■ Provided information
************

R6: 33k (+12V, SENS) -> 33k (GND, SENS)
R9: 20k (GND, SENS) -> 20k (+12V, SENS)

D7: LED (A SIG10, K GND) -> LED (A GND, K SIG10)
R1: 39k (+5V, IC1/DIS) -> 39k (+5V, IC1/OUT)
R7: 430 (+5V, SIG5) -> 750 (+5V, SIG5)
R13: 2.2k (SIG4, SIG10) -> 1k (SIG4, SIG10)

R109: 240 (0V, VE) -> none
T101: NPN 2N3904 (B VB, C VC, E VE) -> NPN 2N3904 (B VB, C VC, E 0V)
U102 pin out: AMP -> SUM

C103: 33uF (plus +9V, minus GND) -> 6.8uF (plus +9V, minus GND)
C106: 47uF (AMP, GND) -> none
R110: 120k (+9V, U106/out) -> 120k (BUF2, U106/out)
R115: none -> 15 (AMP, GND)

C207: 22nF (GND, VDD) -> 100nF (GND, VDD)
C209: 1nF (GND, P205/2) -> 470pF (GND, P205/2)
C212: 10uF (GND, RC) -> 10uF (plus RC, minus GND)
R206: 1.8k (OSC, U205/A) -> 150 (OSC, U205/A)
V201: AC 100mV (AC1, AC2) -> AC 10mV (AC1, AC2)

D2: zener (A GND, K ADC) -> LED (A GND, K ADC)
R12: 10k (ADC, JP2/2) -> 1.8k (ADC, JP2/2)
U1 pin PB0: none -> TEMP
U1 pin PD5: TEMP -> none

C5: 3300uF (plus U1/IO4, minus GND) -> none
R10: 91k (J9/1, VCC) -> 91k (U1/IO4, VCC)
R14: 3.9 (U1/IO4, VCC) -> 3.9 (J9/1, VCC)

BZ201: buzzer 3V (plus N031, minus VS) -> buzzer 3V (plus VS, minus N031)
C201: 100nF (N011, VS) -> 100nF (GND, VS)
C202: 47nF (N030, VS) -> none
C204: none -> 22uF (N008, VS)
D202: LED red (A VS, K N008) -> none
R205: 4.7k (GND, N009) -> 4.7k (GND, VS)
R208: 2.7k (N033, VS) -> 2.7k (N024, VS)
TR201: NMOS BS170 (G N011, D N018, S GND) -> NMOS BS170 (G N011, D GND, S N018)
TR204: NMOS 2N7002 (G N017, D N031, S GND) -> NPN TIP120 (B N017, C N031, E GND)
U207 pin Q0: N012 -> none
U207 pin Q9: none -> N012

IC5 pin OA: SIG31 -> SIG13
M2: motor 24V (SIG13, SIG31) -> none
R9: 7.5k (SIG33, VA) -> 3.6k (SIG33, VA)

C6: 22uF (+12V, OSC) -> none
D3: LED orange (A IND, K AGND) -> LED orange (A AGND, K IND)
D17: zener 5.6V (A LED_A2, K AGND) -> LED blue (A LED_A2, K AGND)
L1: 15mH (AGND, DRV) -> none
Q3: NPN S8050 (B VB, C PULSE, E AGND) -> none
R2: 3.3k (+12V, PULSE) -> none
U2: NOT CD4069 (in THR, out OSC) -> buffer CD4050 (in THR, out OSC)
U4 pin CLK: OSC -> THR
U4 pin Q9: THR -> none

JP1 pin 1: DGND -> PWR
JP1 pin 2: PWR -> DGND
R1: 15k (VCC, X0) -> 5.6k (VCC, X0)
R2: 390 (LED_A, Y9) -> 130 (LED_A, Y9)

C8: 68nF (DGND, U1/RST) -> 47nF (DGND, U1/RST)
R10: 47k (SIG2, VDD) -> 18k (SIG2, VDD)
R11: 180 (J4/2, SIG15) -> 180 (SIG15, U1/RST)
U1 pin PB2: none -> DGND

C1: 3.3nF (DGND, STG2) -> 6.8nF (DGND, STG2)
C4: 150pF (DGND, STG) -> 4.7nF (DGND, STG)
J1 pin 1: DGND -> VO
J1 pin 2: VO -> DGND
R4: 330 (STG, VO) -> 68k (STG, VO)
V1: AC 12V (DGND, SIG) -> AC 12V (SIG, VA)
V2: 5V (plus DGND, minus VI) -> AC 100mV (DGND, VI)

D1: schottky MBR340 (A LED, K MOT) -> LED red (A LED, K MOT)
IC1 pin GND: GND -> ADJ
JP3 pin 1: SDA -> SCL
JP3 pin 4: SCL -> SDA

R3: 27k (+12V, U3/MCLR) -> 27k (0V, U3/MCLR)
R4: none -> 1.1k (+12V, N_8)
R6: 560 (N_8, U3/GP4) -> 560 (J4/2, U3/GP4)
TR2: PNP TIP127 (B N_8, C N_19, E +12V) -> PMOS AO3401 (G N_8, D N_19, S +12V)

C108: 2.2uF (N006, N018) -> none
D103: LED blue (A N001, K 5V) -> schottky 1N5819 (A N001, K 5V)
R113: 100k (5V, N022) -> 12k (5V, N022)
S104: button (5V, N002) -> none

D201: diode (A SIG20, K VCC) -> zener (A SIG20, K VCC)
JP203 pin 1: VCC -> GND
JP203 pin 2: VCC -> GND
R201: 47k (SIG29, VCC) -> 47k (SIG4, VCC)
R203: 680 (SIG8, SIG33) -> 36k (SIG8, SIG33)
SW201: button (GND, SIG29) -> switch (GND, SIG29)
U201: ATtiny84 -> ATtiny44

************

■ Action item
Wherever the string "button" appears in the data above, copy the line it sits in.

■ Problem solution
S104: button (5V, N002) -> none
SW201: button (GND, SIG29) -> switch (GND, SIG29)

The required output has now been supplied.